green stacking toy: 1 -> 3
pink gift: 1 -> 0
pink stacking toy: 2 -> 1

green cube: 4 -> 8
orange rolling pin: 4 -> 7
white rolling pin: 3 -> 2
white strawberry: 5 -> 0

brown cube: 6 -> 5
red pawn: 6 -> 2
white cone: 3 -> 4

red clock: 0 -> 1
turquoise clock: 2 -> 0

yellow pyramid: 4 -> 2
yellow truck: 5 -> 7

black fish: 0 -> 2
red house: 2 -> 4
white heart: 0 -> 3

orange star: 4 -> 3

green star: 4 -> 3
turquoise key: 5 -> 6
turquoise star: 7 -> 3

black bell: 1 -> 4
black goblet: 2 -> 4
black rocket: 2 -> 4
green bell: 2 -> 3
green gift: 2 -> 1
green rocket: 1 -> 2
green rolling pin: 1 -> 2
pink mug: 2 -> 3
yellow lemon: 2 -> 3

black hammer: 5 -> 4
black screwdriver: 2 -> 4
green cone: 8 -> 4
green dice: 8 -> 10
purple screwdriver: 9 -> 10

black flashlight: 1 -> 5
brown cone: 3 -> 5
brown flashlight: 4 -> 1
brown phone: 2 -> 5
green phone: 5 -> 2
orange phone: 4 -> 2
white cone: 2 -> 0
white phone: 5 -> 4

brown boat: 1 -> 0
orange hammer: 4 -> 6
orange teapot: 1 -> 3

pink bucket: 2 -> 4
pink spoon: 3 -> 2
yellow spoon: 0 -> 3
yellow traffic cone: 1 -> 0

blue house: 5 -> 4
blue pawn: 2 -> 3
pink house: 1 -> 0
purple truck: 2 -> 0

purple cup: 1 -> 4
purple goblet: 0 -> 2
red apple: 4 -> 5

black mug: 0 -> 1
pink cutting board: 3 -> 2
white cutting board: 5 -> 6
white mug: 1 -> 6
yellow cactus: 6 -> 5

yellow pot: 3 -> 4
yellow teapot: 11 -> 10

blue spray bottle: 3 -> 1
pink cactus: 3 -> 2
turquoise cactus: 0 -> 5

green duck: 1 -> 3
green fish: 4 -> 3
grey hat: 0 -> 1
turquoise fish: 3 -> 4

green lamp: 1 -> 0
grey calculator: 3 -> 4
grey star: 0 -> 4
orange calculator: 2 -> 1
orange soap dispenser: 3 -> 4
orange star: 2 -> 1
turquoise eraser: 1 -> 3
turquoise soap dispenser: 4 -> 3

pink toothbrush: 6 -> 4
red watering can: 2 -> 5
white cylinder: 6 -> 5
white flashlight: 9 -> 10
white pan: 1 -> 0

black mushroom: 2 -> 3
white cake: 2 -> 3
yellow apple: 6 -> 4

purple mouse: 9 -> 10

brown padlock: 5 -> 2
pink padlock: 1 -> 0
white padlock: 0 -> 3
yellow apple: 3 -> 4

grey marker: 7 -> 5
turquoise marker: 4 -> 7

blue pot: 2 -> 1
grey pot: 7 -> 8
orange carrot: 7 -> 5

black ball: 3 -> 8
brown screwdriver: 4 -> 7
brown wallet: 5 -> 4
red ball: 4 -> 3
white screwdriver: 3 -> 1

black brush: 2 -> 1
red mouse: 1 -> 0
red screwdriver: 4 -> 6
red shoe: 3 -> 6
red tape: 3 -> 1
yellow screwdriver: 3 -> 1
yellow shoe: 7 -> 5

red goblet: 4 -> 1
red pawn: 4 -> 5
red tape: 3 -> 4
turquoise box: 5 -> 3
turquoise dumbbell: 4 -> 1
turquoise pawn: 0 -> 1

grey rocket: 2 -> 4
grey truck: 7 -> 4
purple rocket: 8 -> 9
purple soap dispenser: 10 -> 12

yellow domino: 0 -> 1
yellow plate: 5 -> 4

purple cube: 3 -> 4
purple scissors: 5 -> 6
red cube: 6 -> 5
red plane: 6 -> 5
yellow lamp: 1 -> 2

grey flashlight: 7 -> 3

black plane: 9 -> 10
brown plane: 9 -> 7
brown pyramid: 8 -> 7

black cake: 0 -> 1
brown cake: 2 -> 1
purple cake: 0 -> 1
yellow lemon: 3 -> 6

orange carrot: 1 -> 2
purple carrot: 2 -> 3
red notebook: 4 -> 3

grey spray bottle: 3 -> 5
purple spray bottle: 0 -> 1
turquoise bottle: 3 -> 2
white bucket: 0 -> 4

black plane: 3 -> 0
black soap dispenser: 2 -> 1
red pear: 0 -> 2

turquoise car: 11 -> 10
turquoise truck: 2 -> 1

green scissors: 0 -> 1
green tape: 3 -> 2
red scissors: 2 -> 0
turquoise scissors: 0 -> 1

§ **WORK TO COMPLETE**
The exact lines from the one containing "brown cake: 2 -> 1" through the end of the listing above are the expected output; include nothing else.

§ **TASK OUTPUT**
brown cake: 2 -> 1
purple cake: 0 -> 1
yellow lemon: 3 -> 6

orange carrot: 1 -> 2
purple carrot: 2 -> 3
red notebook: 4 -> 3

grey spray bottle: 3 -> 5
purple spray bottle: 0 -> 1
turquoise bottle: 3 -> 2
white bucket: 0 -> 4

black plane: 3 -> 0
black soap dispenser: 2 -> 1
red pear: 0 -> 2

turquoise car: 11 -> 10
turquoise truck: 2 -> 1

green scissors: 0 -> 1
green tape: 3 -> 2
red scissors: 2 -> 0
turquoise scissors: 0 -> 1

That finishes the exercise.